▶ _Work required_:
Write out again, exactly, the lines below starting at the one with "IC21: XNOR 74HC266" and ending at the one with "V201: 24V (plus".

[Version difference data]
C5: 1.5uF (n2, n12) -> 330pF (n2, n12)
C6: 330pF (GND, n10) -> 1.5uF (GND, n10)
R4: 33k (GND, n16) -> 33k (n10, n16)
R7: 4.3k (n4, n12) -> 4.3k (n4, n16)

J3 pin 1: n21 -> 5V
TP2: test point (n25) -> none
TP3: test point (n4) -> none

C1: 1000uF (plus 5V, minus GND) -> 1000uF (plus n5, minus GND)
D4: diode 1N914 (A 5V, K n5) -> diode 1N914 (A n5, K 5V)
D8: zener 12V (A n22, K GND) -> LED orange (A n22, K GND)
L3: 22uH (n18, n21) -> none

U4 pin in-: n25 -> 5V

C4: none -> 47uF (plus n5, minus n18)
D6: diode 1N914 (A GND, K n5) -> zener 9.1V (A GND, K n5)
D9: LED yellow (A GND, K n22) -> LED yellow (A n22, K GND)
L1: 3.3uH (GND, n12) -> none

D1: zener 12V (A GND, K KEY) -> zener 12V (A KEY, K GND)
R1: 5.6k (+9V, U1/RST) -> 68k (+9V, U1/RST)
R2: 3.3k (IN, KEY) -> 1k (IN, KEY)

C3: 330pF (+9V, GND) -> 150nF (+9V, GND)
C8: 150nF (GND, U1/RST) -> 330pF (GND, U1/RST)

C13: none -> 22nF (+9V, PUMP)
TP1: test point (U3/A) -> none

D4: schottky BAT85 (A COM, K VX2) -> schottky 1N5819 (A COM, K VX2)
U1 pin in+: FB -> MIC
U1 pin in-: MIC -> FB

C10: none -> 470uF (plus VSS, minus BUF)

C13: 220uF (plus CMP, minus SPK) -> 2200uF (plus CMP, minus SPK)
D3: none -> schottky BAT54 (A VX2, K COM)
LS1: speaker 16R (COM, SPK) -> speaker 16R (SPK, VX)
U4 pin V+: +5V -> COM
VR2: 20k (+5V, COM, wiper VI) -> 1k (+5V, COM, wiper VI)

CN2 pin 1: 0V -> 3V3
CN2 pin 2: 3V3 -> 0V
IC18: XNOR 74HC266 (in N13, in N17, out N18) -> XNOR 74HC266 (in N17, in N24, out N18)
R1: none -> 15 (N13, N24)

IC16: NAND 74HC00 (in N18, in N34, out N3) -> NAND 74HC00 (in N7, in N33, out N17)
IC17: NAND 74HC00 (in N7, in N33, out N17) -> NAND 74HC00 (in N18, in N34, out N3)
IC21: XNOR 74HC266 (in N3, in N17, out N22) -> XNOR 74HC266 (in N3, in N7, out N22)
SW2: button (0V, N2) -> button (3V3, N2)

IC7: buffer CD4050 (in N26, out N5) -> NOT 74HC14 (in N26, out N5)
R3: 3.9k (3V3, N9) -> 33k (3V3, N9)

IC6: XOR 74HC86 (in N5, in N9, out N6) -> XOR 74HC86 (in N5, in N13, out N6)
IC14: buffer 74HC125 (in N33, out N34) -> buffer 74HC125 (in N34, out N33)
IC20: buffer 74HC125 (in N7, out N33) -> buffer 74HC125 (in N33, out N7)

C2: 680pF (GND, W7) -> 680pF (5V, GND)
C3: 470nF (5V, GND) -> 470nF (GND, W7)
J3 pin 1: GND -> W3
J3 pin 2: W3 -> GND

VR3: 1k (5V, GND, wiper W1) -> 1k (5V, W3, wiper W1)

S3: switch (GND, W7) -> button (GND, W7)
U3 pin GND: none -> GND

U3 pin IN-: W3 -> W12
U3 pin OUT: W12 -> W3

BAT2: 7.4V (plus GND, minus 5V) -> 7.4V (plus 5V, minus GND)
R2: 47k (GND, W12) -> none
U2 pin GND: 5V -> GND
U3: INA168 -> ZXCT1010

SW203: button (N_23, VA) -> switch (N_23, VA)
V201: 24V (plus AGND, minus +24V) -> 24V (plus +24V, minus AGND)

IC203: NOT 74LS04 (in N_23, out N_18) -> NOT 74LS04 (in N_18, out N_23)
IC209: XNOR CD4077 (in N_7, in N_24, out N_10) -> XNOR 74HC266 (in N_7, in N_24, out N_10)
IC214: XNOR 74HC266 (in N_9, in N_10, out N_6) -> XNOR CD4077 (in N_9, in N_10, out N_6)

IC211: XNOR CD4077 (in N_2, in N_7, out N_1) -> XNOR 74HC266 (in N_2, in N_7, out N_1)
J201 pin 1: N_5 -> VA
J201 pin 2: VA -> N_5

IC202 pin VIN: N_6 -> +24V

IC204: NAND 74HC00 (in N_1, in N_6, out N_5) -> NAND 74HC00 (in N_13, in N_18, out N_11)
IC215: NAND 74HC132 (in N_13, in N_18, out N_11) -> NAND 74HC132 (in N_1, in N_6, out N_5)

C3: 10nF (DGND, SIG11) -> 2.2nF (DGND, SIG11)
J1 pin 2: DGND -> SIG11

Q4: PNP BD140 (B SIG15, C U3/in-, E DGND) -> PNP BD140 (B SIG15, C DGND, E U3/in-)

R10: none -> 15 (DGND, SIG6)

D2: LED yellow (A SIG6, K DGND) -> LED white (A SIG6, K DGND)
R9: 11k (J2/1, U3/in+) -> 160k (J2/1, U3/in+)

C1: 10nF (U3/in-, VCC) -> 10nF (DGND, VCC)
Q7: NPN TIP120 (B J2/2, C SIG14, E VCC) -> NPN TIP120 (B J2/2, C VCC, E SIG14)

▶ _Your solution_:
IC21: XNOR 74HC266 (in N3, in N17, out N22) -> XNOR 74HC266 (in N3, in N7, out N22)
SW2: button (0V, N2) -> button (3V3, N2)

IC7: buffer CD4050 (in N26, out N5) -> NOT 74HC14 (in N26, out N5)
R3: 3.9k (3V3, N9) -> 33k (3V3, N9)

IC6: XOR 74HC86 (in N5, in N9, out N6) -> XOR 74HC86 (in N5, in N13, out N6)
IC14: buffer 74HC125 (in N33, out N34) -> buffer 74HC125 (in N34, out N33)
IC20: buffer 74HC125 (in N7, out N33) -> buffer 74HC125 (in N33, out N7)

C2: 680pF (GND, W7) -> 680pF (5V, GND)
C3: 470nF (5V, GND) -> 470nF (GND, W7)
J3 pin 1: GND -> W3
J3 pin 2: W3 -> GND

VR3: 1k (5V, GND, wiper W1) -> 1k (5V, W3, wiper W1)

S3: switch (GND, W7) -> button (GND, W7)
U3 pin GND: none -> GND

U3 pin IN-: W3 -> W12
U3 pin OUT: W12 -> W3

BAT2: 7.4V (plus GND, minus 5V) -> 7.4V (plus 5V, minus GND)
R2: 47k (GND, W12) -> none
U2 pin GND: 5V -> GND
U3: INA168 -> ZXCT1010

SW203: button (N_23, VA) -> switch (N_23, VA)
V201: 24V (plus AGND, minus +24V) -> 24V (plus +24V, minus AGND)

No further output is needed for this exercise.